(Stored items from a collection)
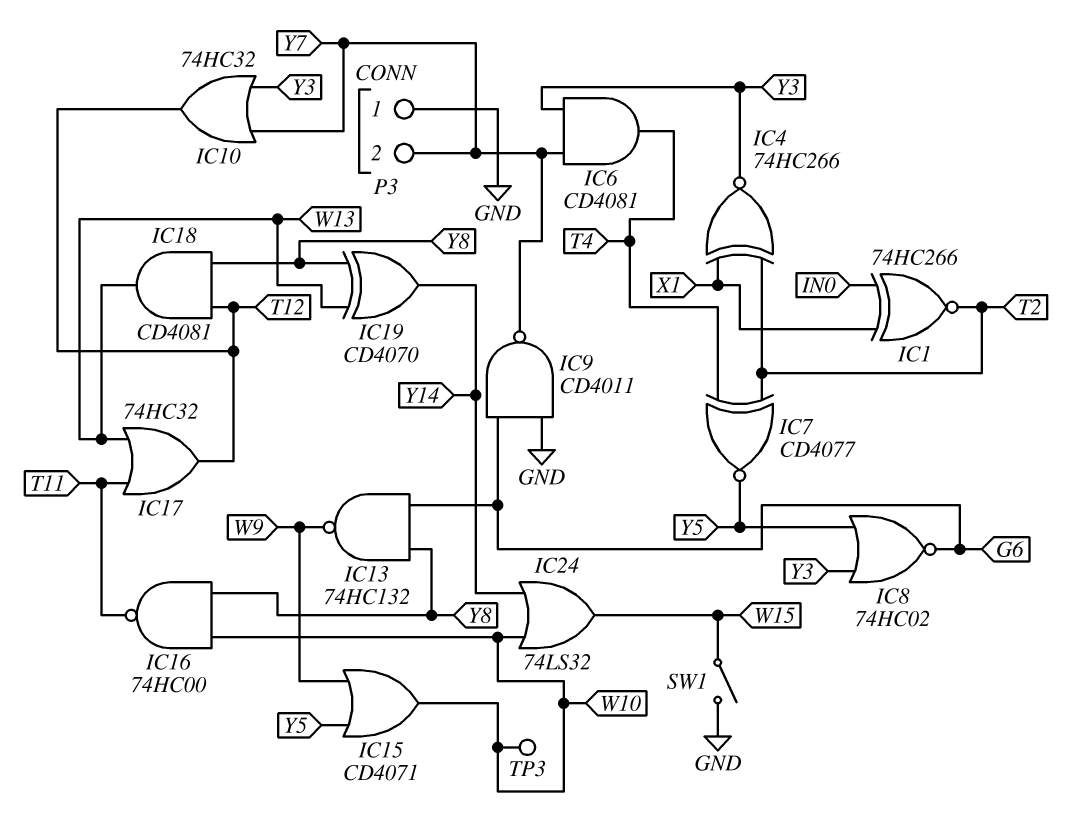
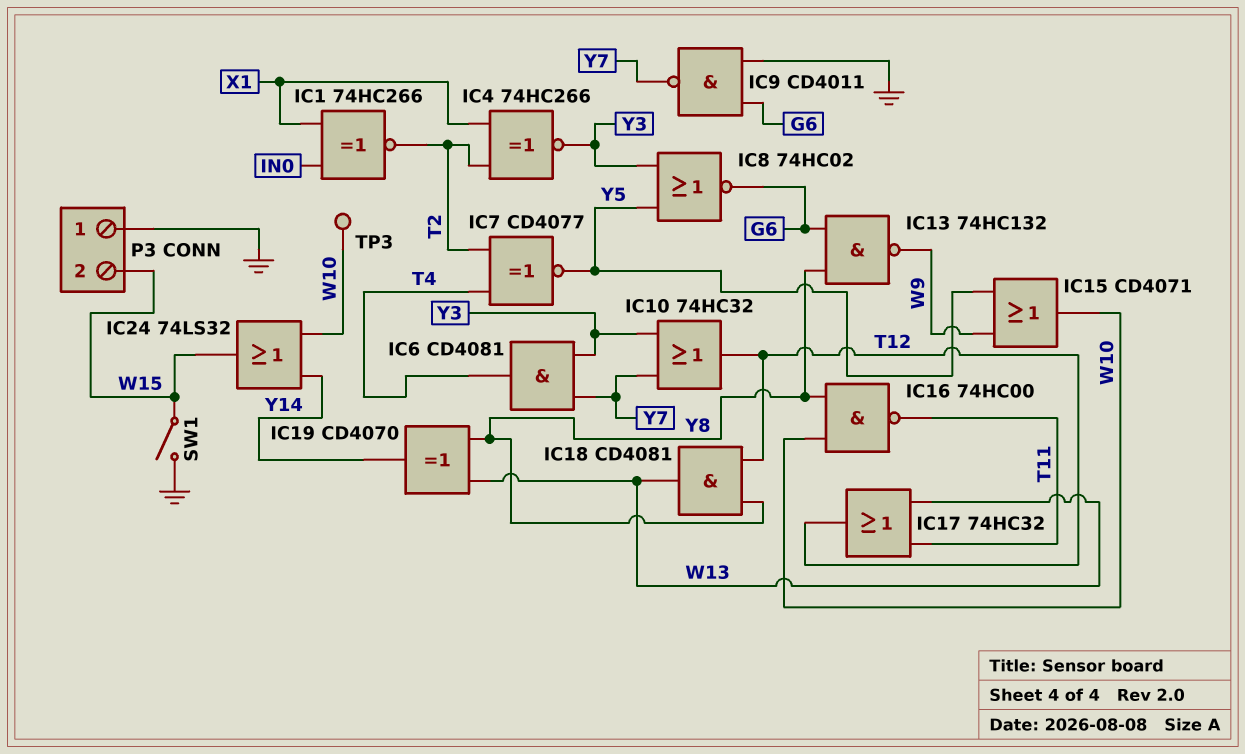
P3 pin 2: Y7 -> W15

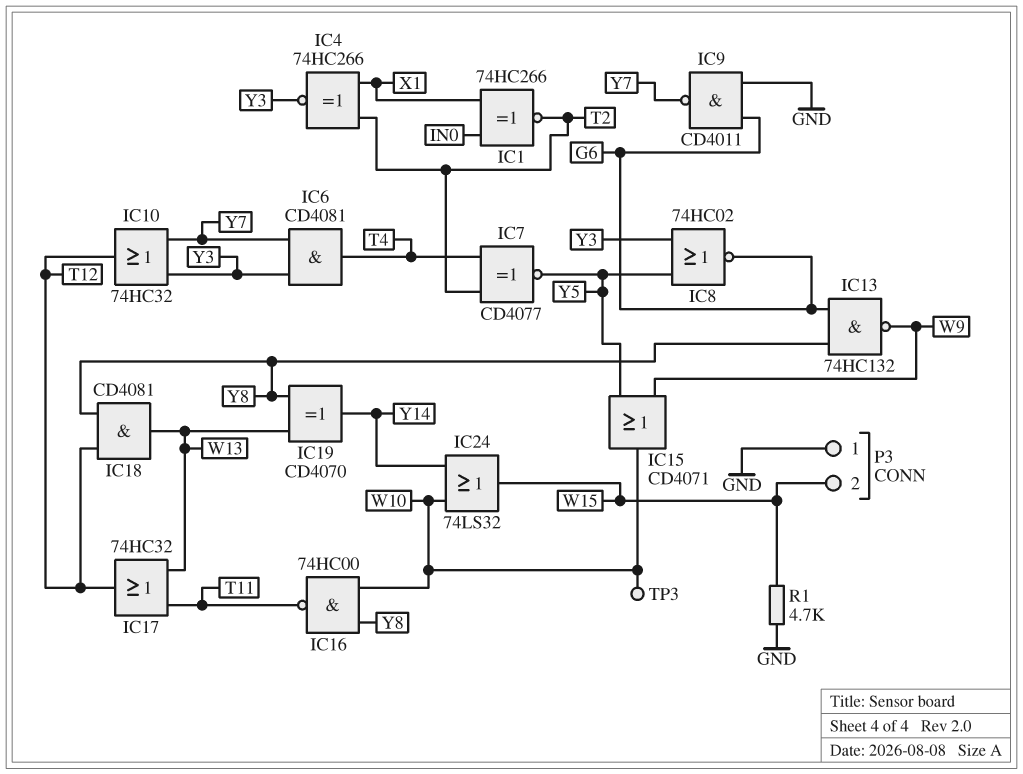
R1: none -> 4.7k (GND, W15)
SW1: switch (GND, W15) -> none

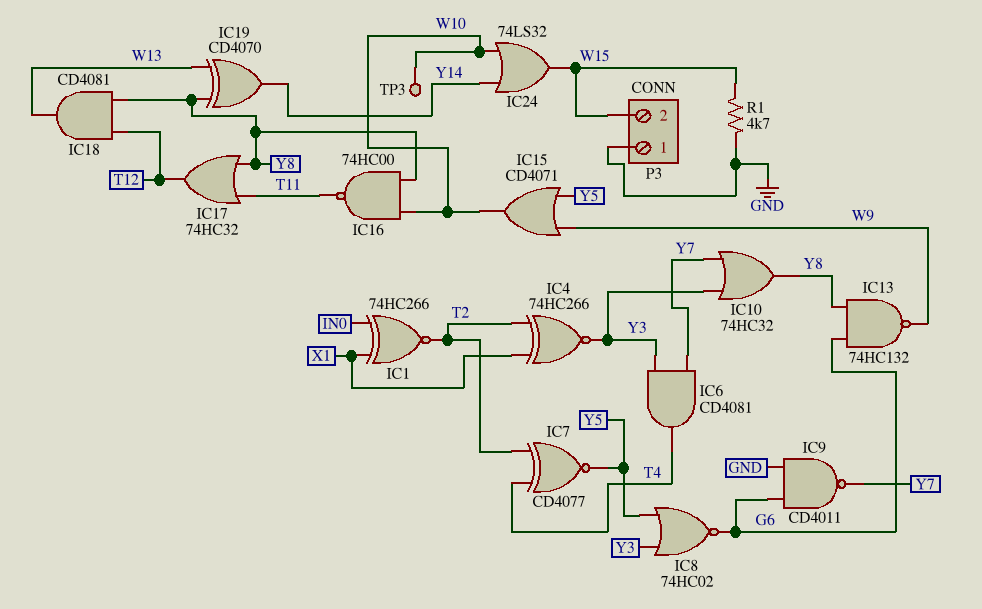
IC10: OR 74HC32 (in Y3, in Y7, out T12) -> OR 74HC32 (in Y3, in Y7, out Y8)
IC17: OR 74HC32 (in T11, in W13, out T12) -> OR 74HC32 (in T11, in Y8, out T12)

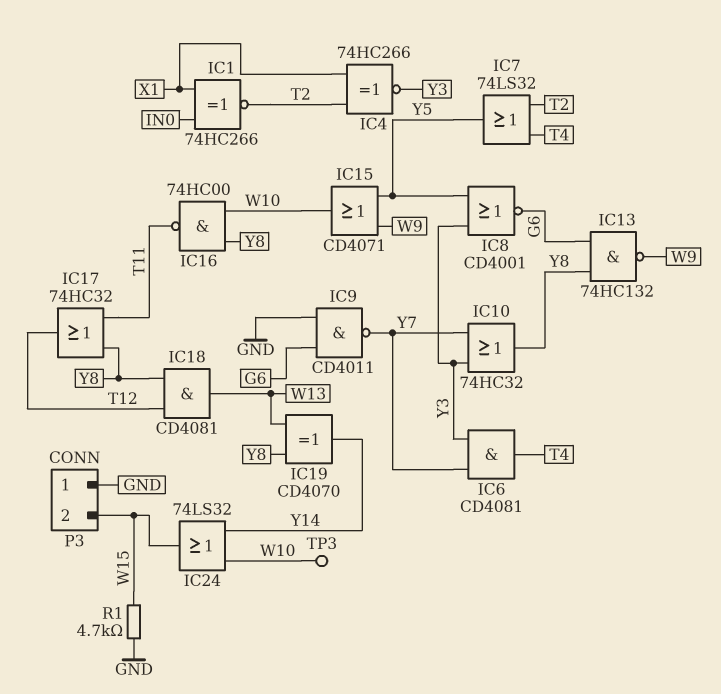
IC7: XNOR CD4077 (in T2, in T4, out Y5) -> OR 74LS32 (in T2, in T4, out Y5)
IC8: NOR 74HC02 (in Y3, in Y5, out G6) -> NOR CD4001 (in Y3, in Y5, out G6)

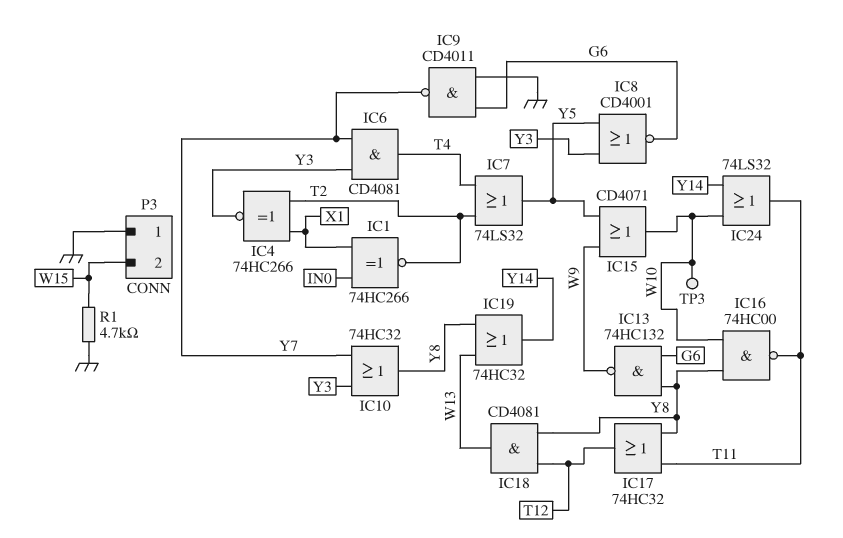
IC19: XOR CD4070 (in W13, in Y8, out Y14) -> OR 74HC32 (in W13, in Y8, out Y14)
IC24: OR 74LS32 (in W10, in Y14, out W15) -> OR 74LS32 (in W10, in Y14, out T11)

» Assigned task
Every entry is to be transcribed exactly, but the pictures are to be left out.

» Solution for this problem
P3 pin 2: Y7 -> W15

R1: none -> 4.7k (GND, W15)
SW1: switch (GND, W15) -> none

IC10: OR 74HC32 (in Y3, in Y7, out T12) -> OR 74HC32 (in Y3, in Y7, out Y8)
IC17: OR 74HC32 (in T11, in W13, out T12) -> OR 74HC32 (in T11, in Y8, out T12)

IC7: XNOR CD4077 (in T2, in T4, out Y5) -> OR 74LS32 (in T2, in T4, out Y5)
IC8: NOR 74HC02 (in Y3, in Y5, out G6) -> NOR CD4001 (in Y3, in Y5, out G6)

IC19: XOR CD4070 (in W13, in Y8, out Y14) -> OR 74HC32 (in W13, in Y8, out Y14)
IC24: OR 74LS32 (in W10, in Y14, out W15) -> OR 74LS32 (in W10, in Y14, out T11)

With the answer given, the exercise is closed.